Records from a data collection:
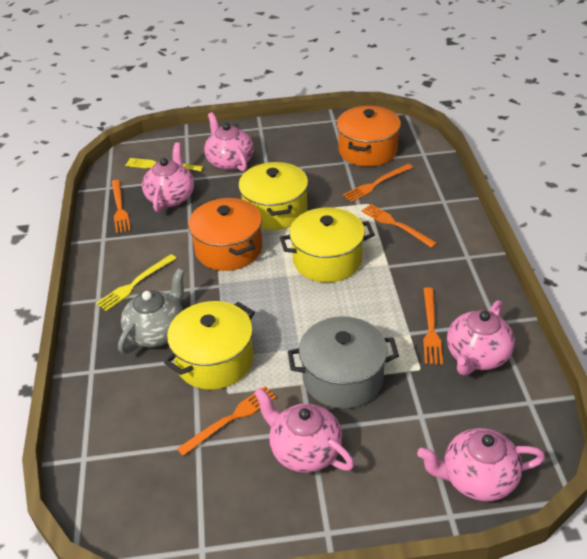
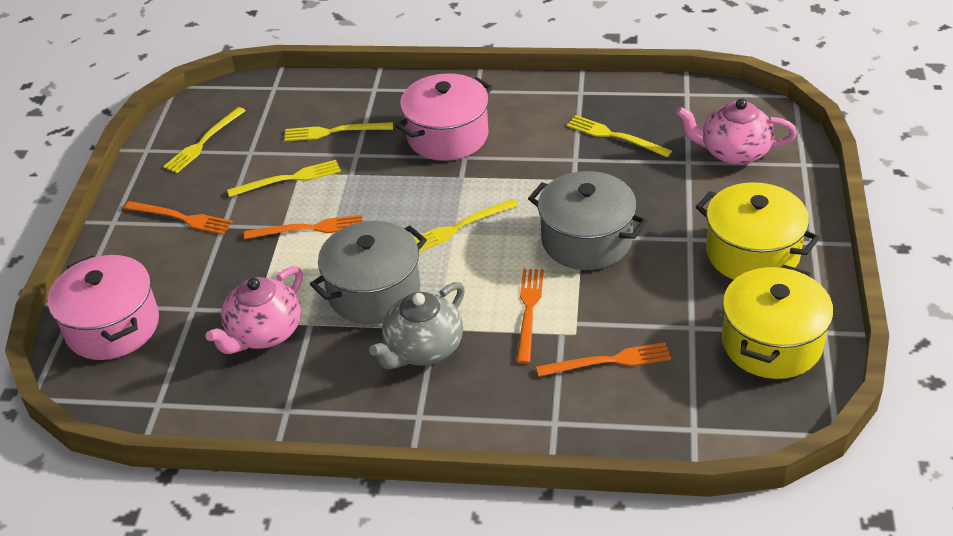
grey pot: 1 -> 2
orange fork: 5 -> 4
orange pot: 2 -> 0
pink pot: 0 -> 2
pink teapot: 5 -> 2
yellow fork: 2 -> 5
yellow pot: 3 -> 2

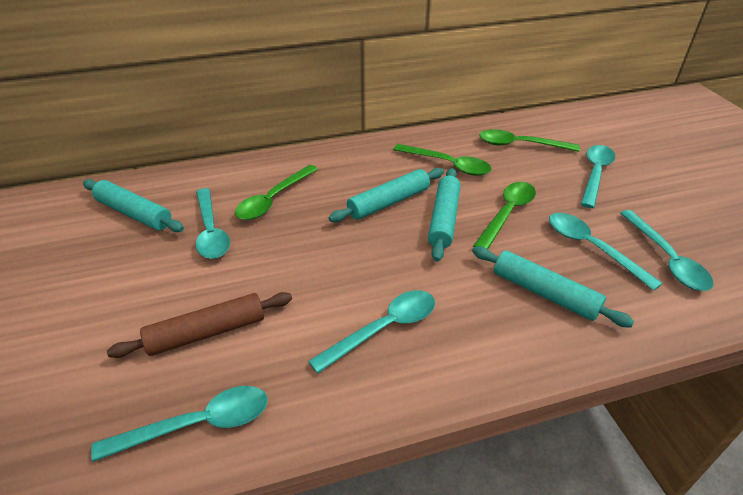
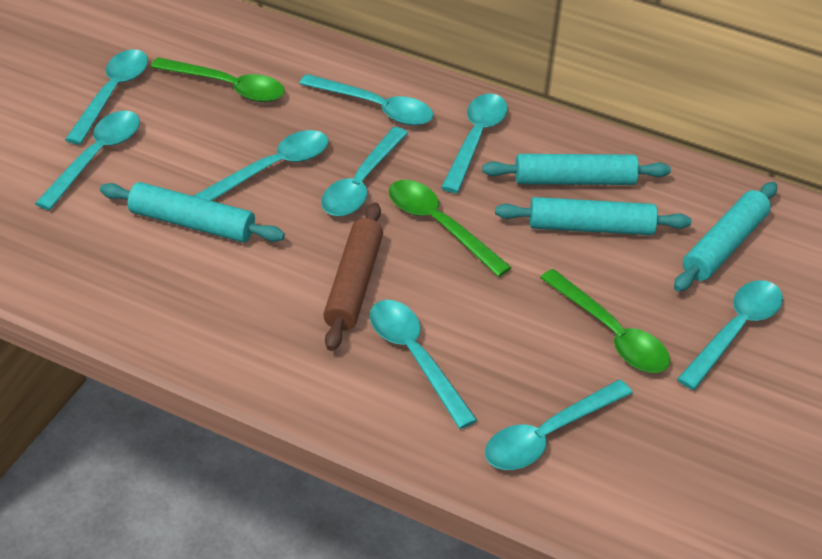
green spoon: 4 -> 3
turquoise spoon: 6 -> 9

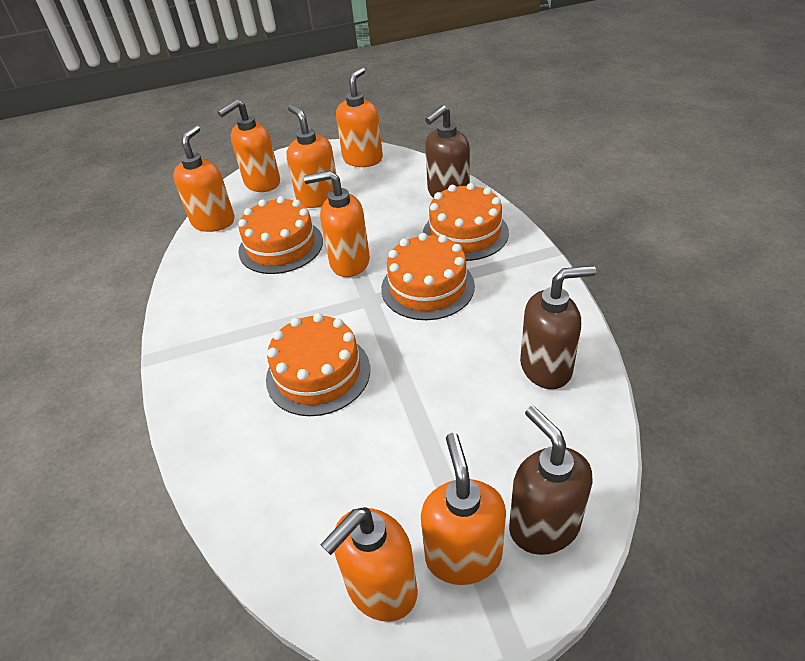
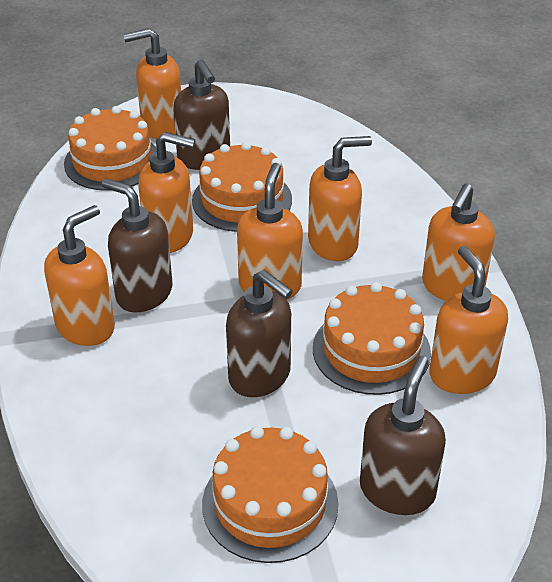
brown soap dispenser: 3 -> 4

* _WHAT YOU ARE ASKED TO DO_
Find "green spoon: 4 -> 3" in the entries, then reproduce that line and each line after it exactly, through the last one. Pictures do not go in.

* _RESPONSE AREA_
green spoon: 4 -> 3
turquoise spoon: 6 -> 9

brown soap dispenser: 3 -> 4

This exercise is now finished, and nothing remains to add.